About this task
Leave every picture out and return the rest of the listing verbatim.

START Material provided

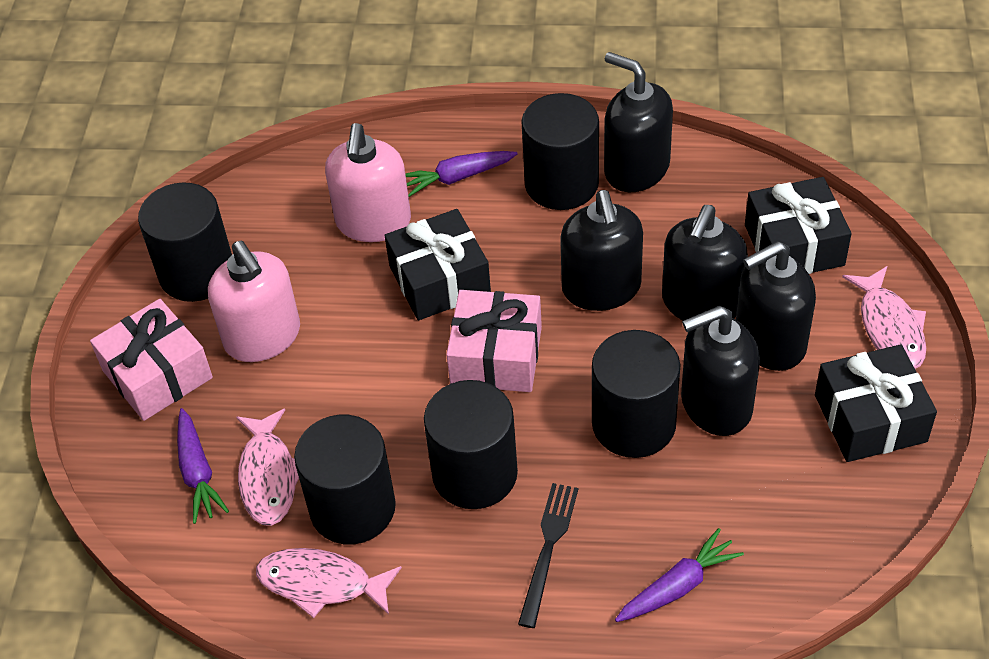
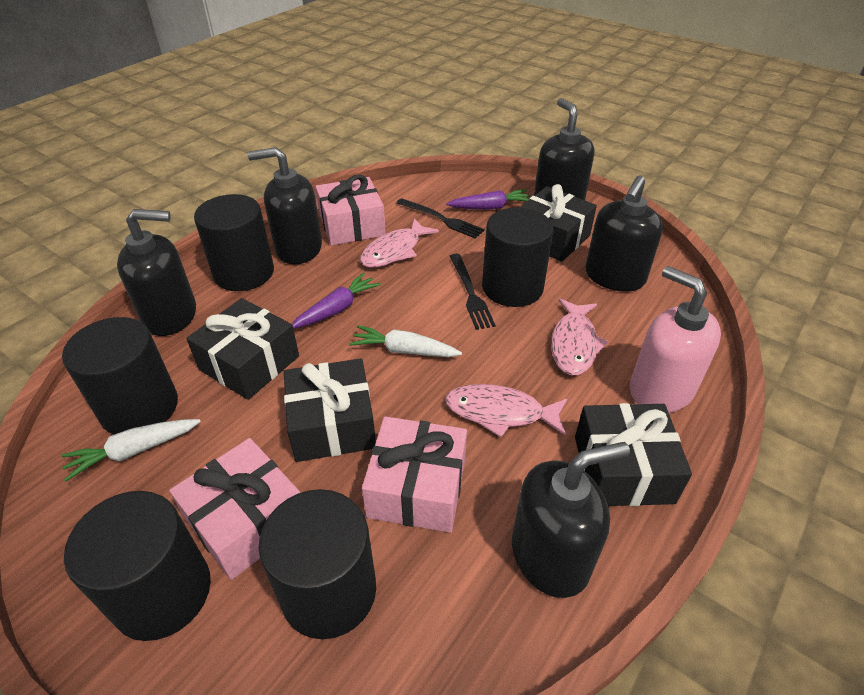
black fork: 1 -> 2
black gift: 3 -> 4
pink gift: 2 -> 3
pink soap dispenser: 2 -> 1
purple carrot: 3 -> 2
white carrot: 0 -> 2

END Material provided

Solution
black fork: 1 -> 2
black gift: 3 -> 4
pink gift: 2 -> 3
pink soap dispenser: 2 -> 1
purple carrot: 3 -> 2
white carrot: 0 -> 2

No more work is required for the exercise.